▸ **Records drawn from a dataset**
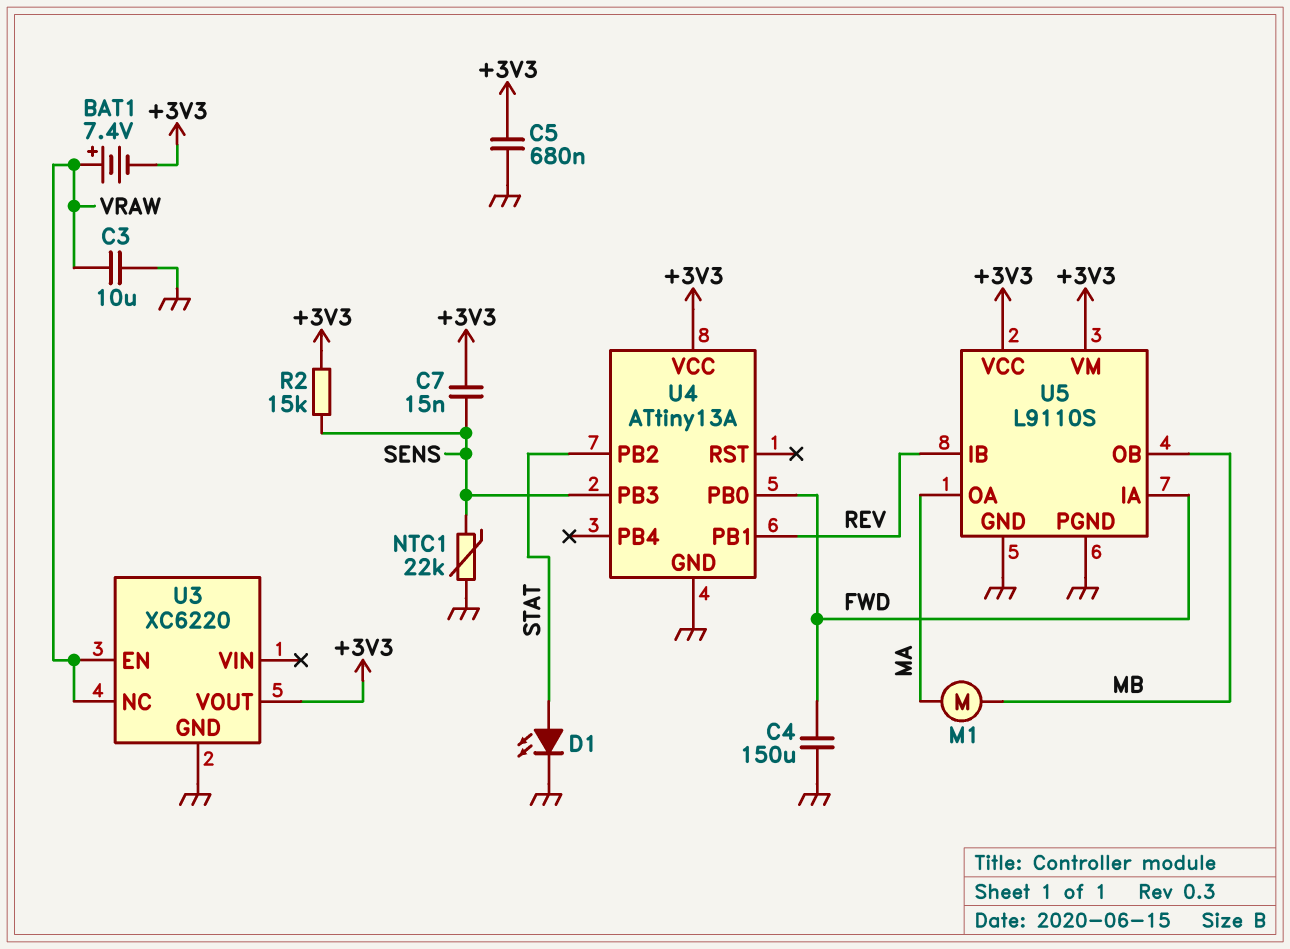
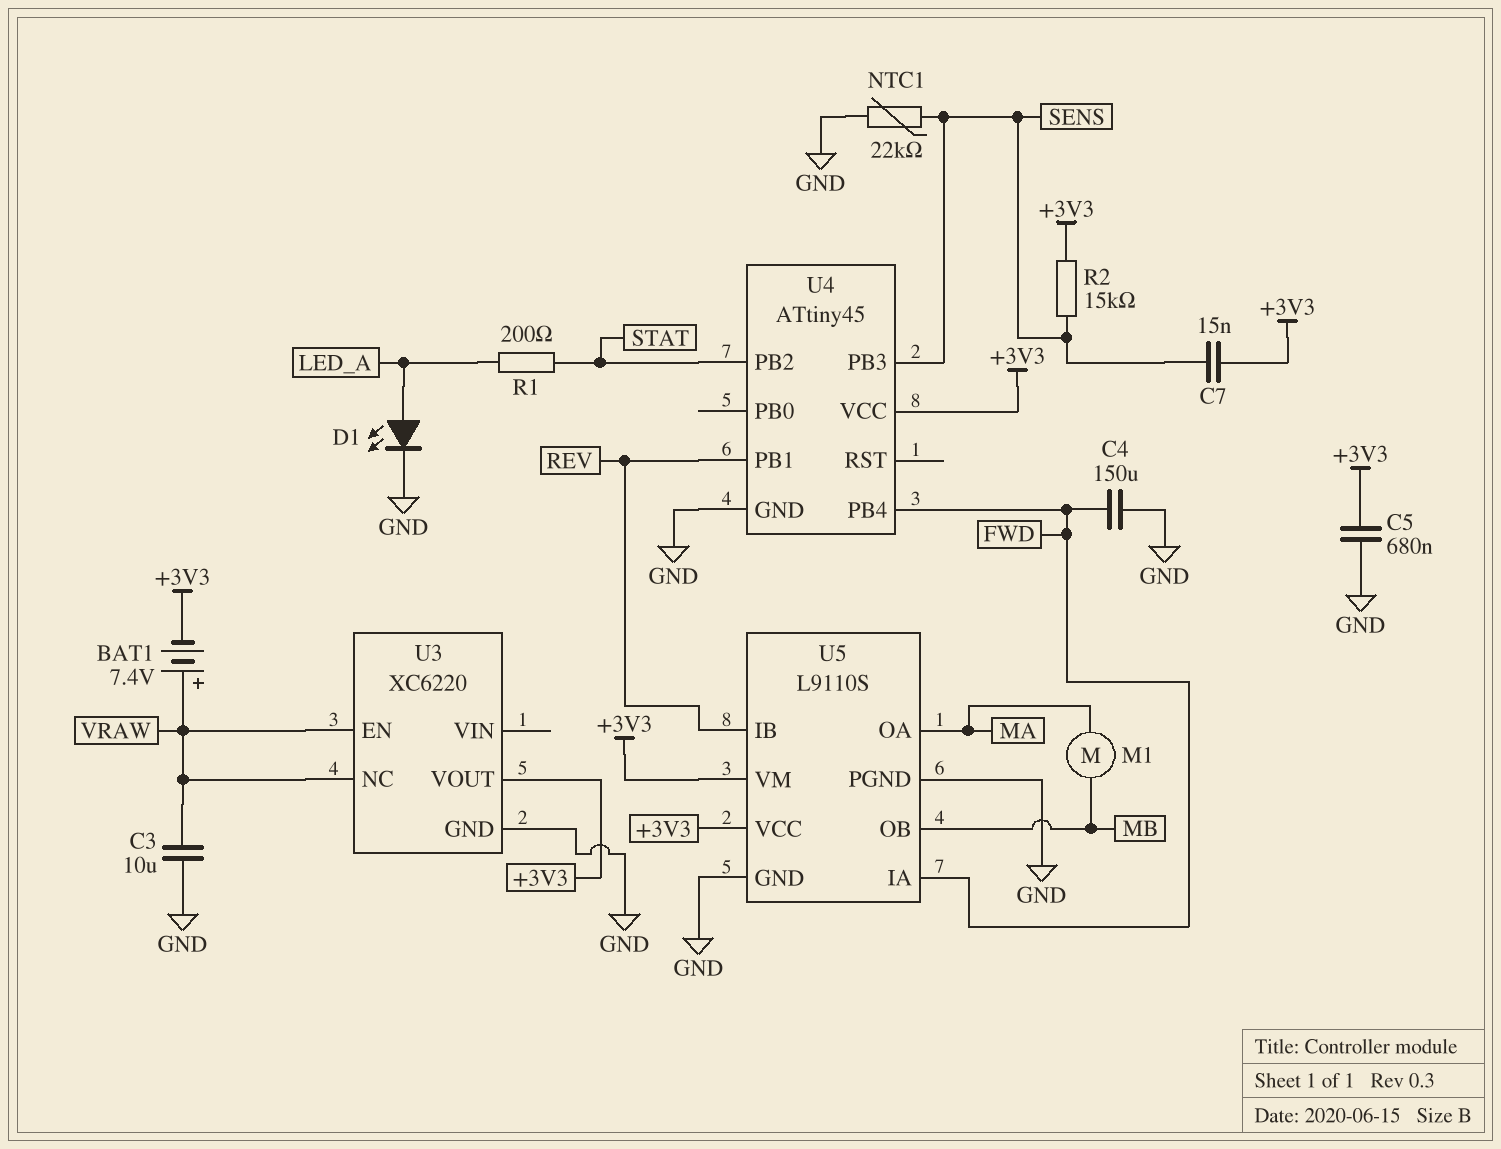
D1: LED (A STAT, K GND) -> LED (A LED_A, K GND)
R1: none -> 200 (LED_A, STAT)
U4: ATtiny13A -> ATtiny45
U4 pin PB0: FWD -> none
U4 pin PB4: none -> FWD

▸ **How to complete this task**
Omit the pictures, then output every record exactly as given.

▸ **Solution for this problem**
D1: LED (A STAT, K GND) -> LED (A LED_A, K GND)
R1: none -> 200 (LED_A, STAT)
U4: ATtiny13A -> ATtiny45
U4 pin PB0: FWD -> none
U4 pin PB4: none -> FWD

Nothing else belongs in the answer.